▶ _What to produce_:
Your answer should be a single number: how many lines in the data below hold the string "minus".

Stored data:
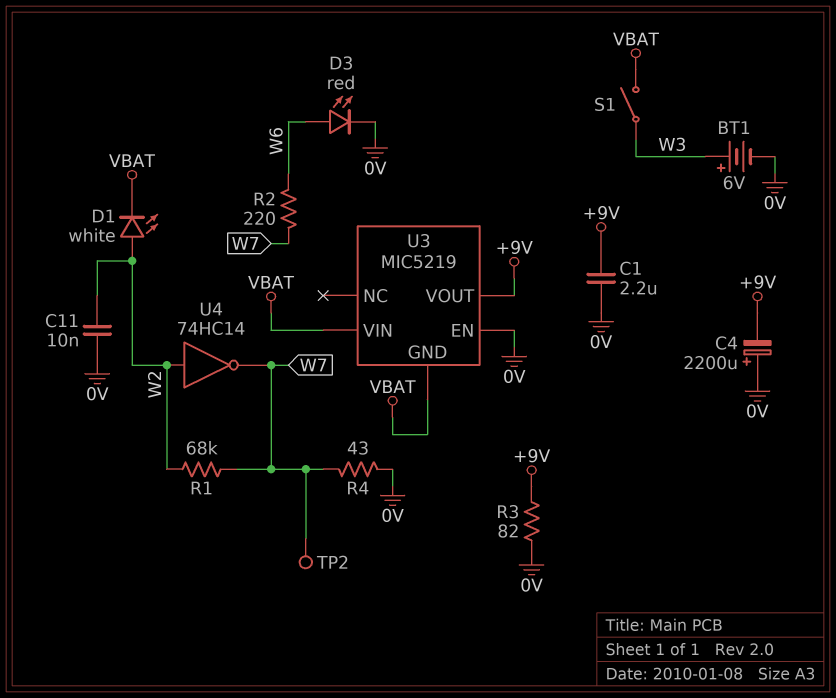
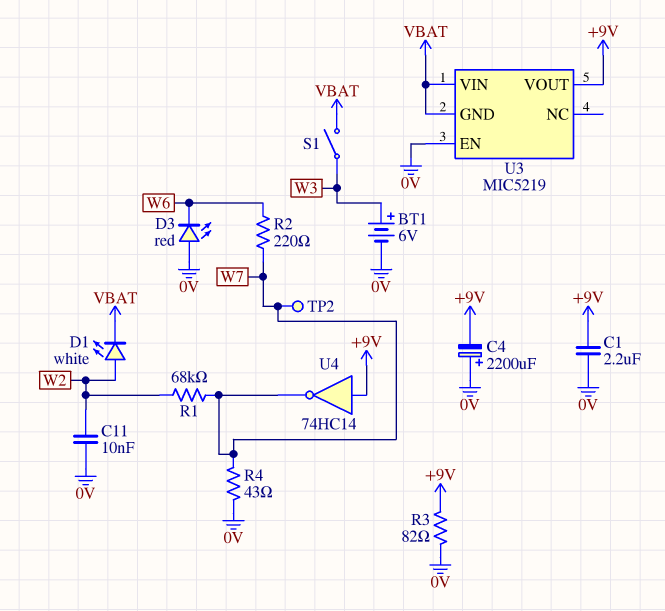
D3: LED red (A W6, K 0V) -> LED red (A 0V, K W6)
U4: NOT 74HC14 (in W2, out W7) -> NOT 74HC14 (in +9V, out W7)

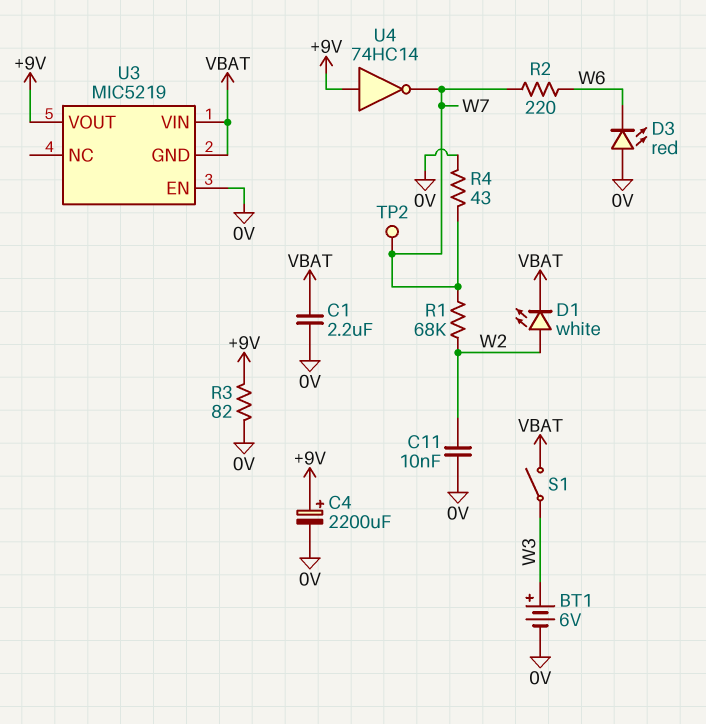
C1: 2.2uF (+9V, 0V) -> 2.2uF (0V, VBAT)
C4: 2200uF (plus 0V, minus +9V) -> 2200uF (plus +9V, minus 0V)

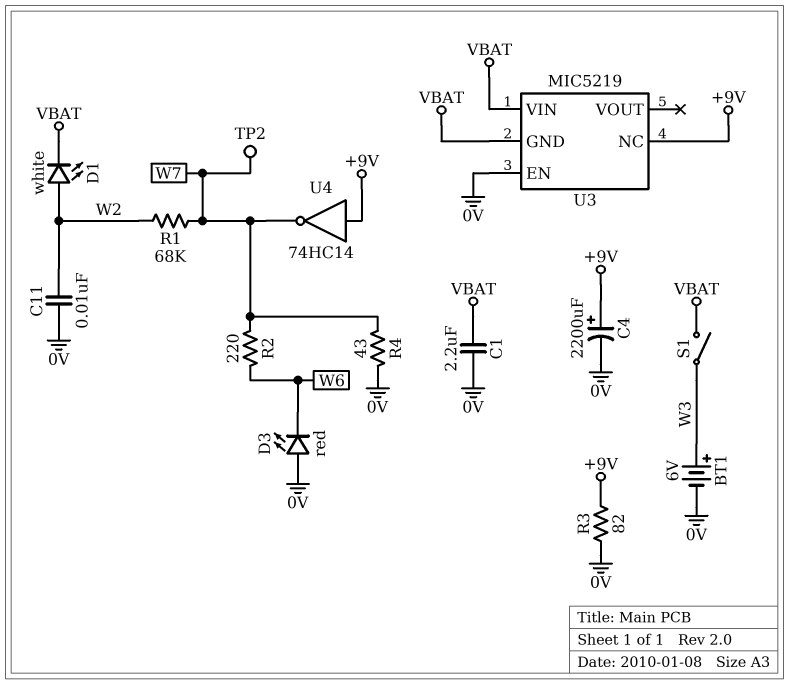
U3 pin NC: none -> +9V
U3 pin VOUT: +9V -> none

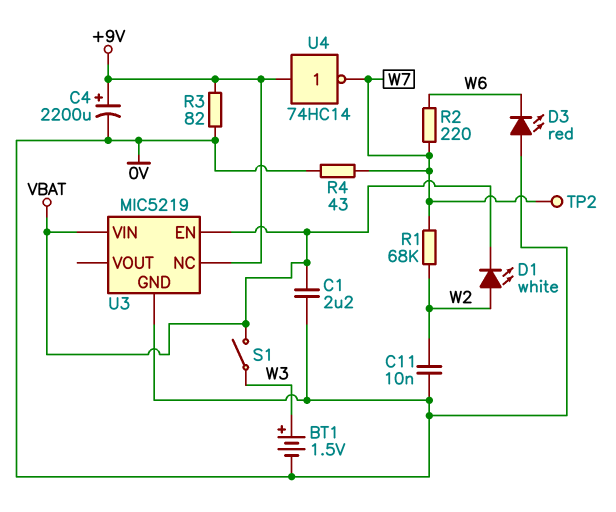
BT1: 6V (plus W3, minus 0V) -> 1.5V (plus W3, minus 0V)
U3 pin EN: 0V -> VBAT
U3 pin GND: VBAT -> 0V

▶ _Expected answer_:
2